With pictures omitted, copy exactly every line from the one that contains "J1 pin 1: GND -> VRAW" to the end of the listing below.
┌─ Supplied data
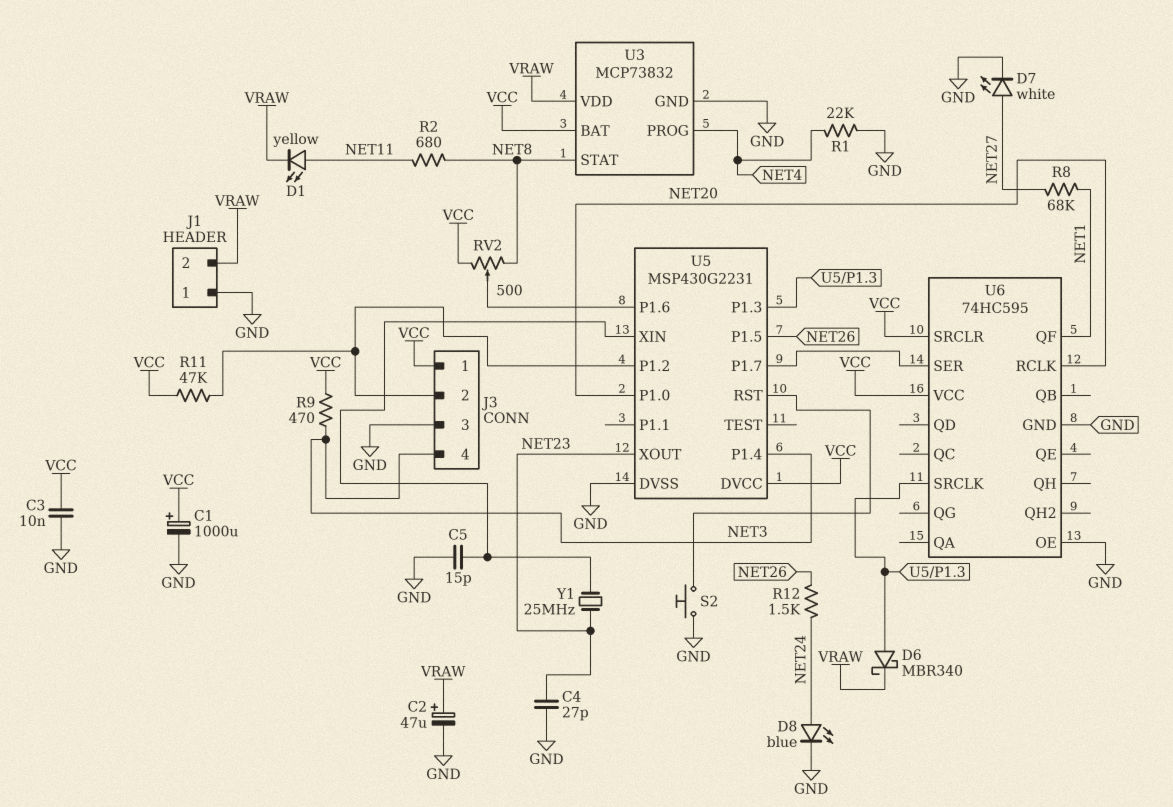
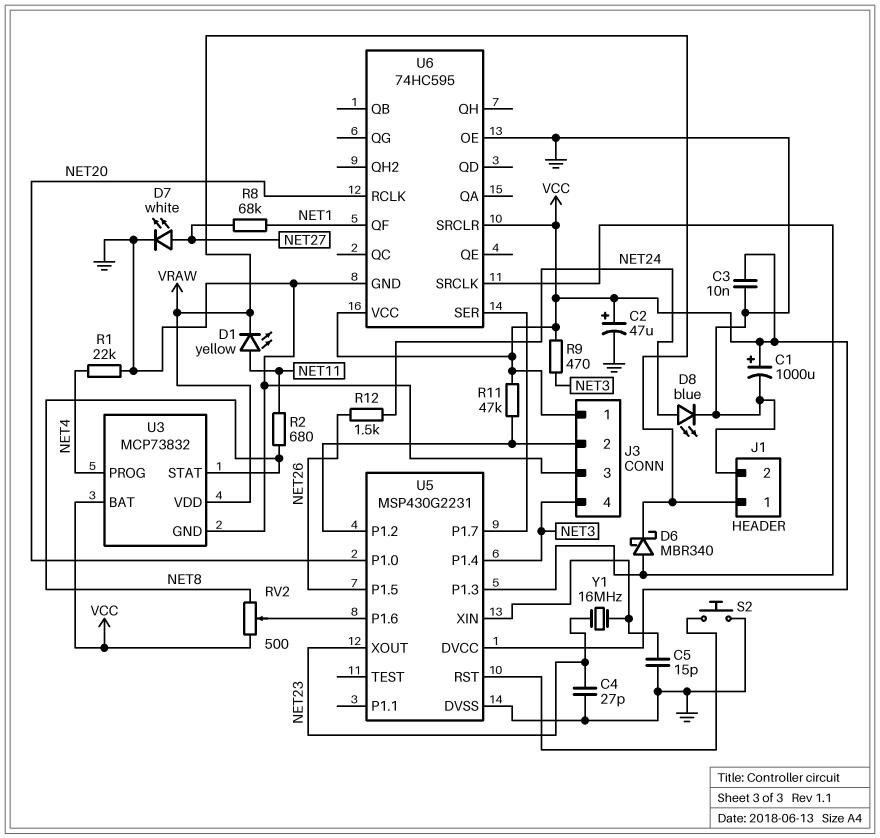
C2: 47uF (plus VRAW, minus GND) -> 47uF (plus VCC, minus GND)
J1 pin 1: GND -> VRAW
J1 pin 2: VRAW -> GND
Y1: 25MHz (NET23, U5/XIN) -> 16MHz (NET23, U5/XIN)

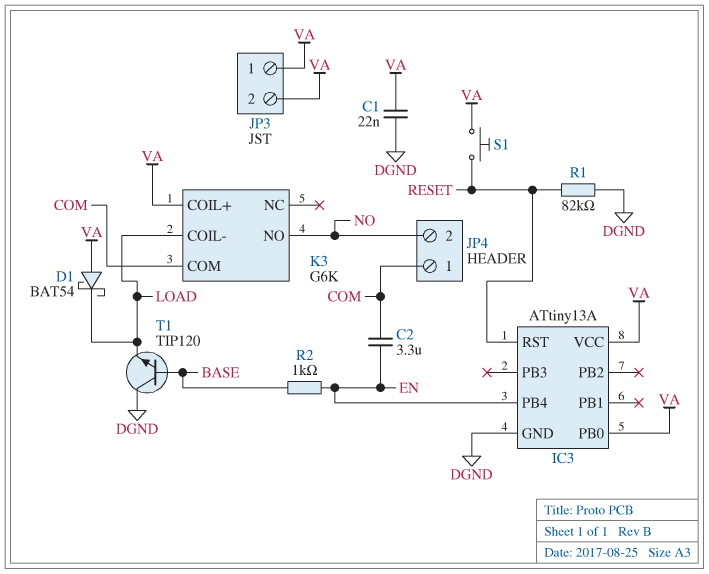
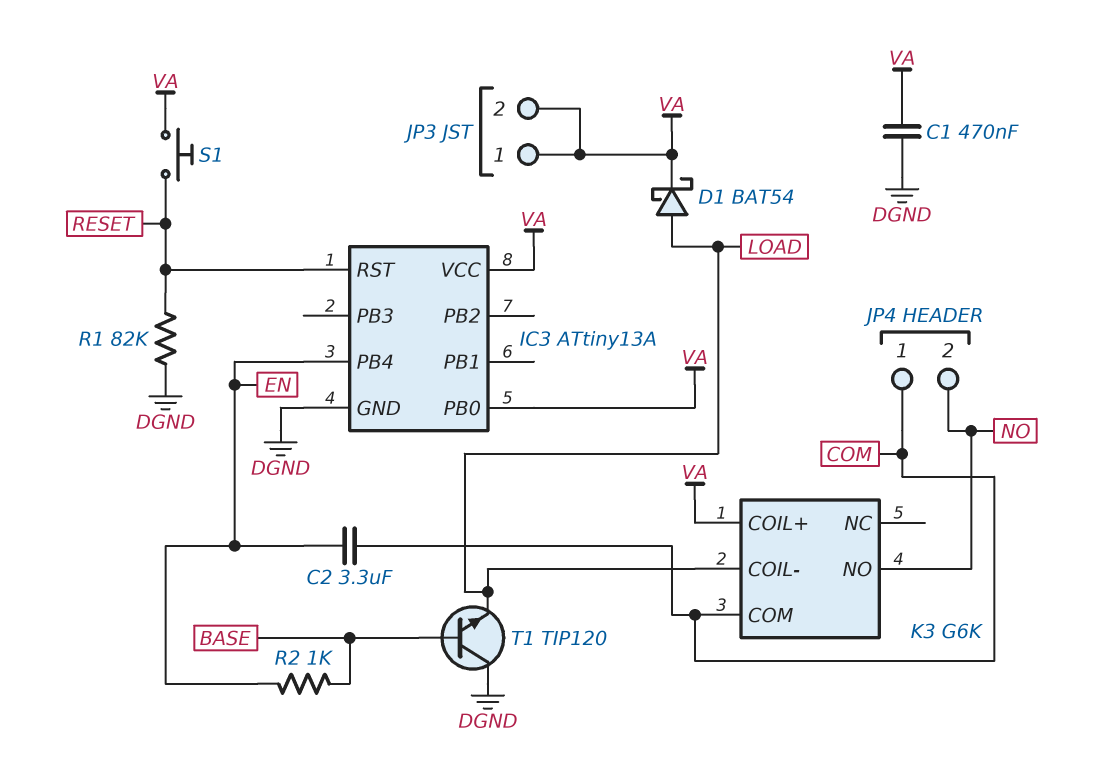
C1: 22nF (DGND, VA) -> 470nF (DGND, VA)
D1: schottky BAT54 (A VA, K LOAD) -> schottky BAT54 (A LOAD, K VA)

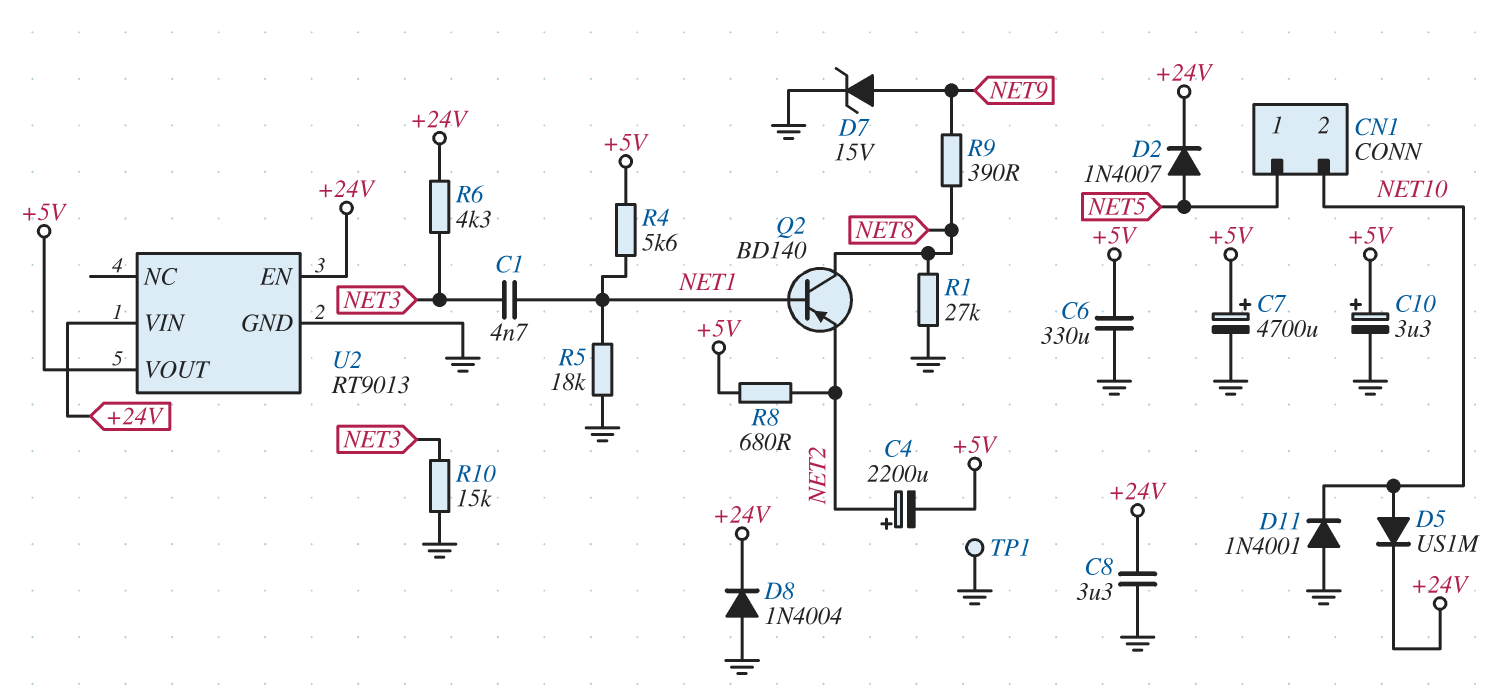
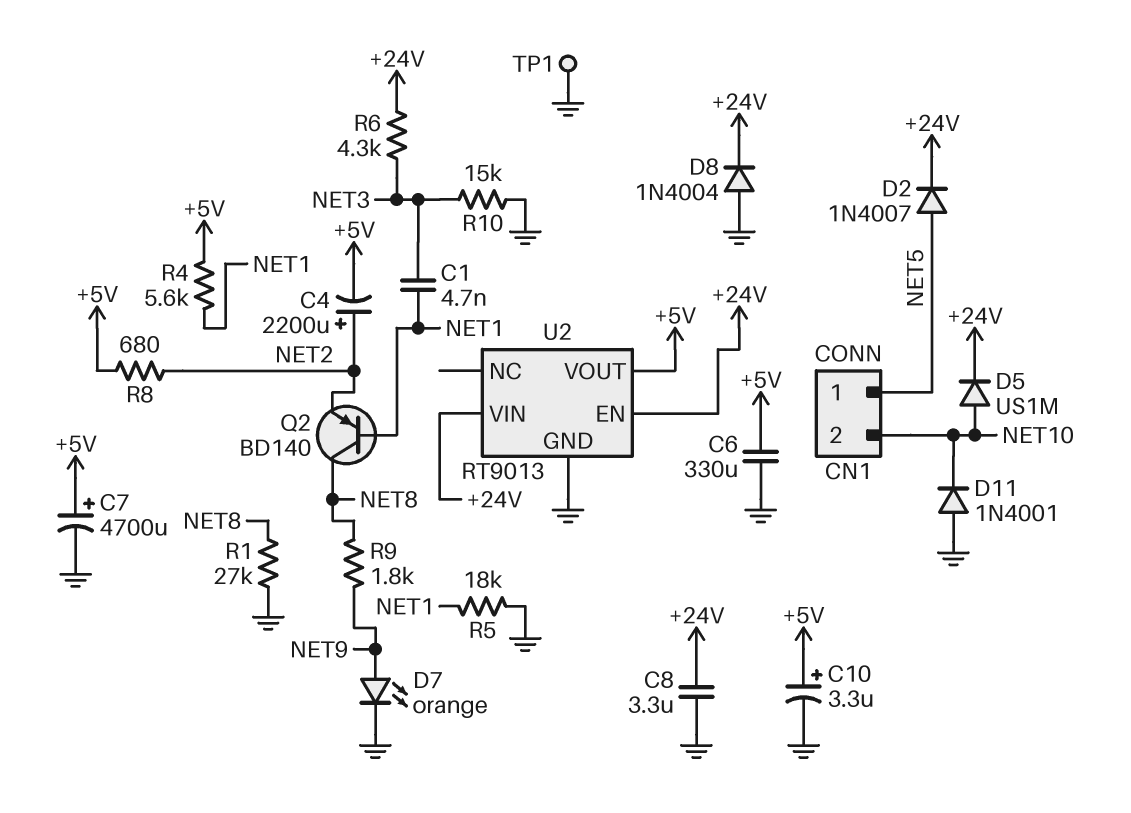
D7: zener 15V (A NET9, K GND) -> LED orange (A NET9, K GND)
R9: 390 (NET8, NET9) -> 1.8k (NET8, NET9)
└─
■ Exercise response:
J1 pin 1: GND -> VRAW
J1 pin 2: VRAW -> GND
Y1: 25MHz (NET23, U5/XIN) -> 16MHz (NET23, U5/XIN)

C1: 22nF (DGND, VA) -> 470nF (DGND, VA)
D1: schottky BAT54 (A VA, K LOAD) -> schottky BAT54 (A LOAD, K VA)

D7: zener 15V (A NET9, K GND) -> LED orange (A NET9, K GND)
R9: 390 (NET8, NET9) -> 1.8k (NET8, NET9)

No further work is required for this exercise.